What needs to be done: For this exercise, repeat exactly the lines below starting at the line holding "black round brick I2:J3" and ending at the line holding "cyan plate E12:F12", both included, with no extra lines and no pictures.

(Records from a data source)
________________

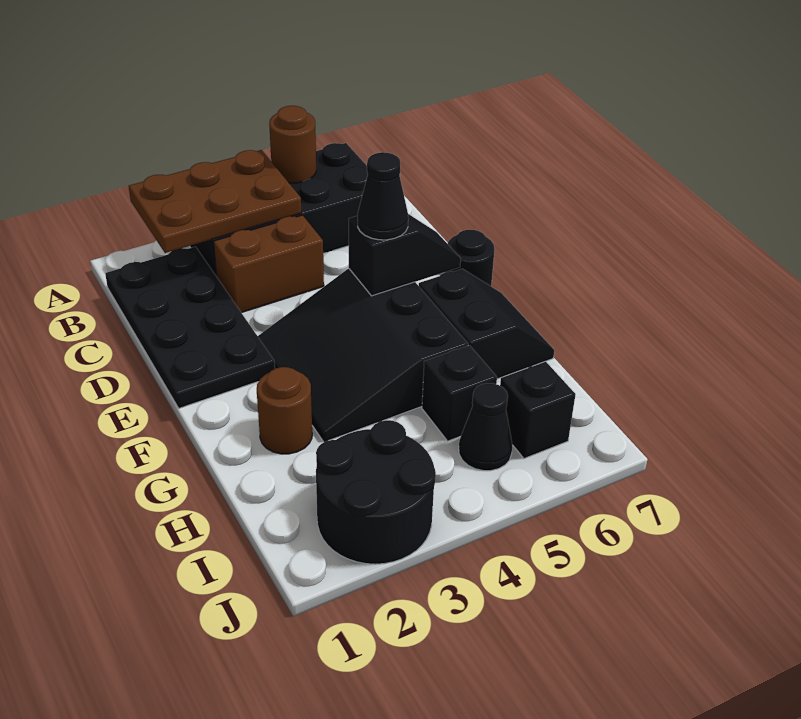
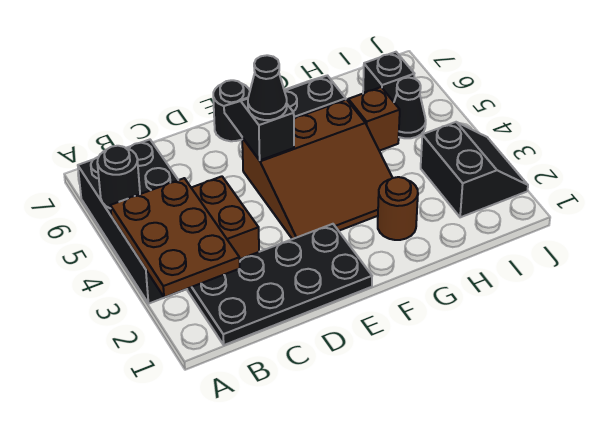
brown round brick A5 level 2 -> black round brick A5 level 2
black slope E3:G5 level 1 top 5 -> brown slope E3:G5 level 1 top 5
black brick H5 level 1 -> brown brick H5 level 1
black round brick I2:J3 level 1 -> black slope I2:J3 level 1 top I

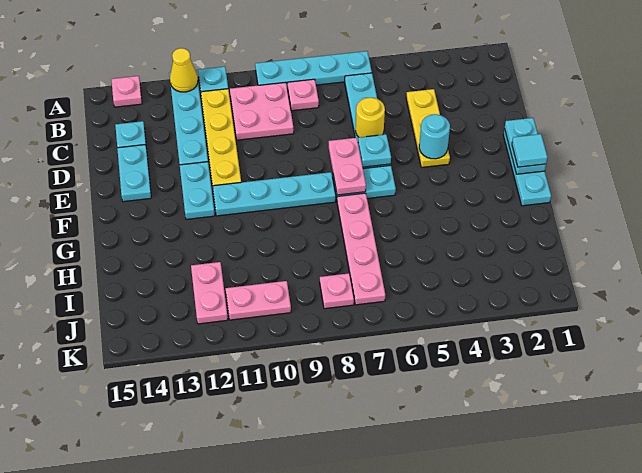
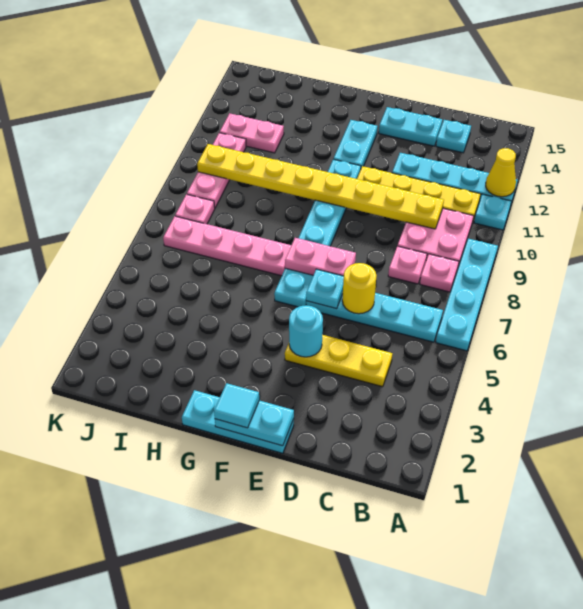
pink plate A14 level 1 -> pink plate C8 level 1
none -> yellow plate C10:J10 level 2
cyan plate E12:F12 level 1 -> cyan plate F12:F13 level 1
pink plate J10:J11 level 1 -> pink plate J9:J11 level 1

________________

Solution:
black round brick I2:J3 level 1 -> black slope I2:J3 level 1 top I

pink plate A14 level 1 -> pink plate C8 level 1
none -> yellow plate C10:J10 level 2
cyan plate E12:F12 level 1 -> cyan plate F12:F13 level 1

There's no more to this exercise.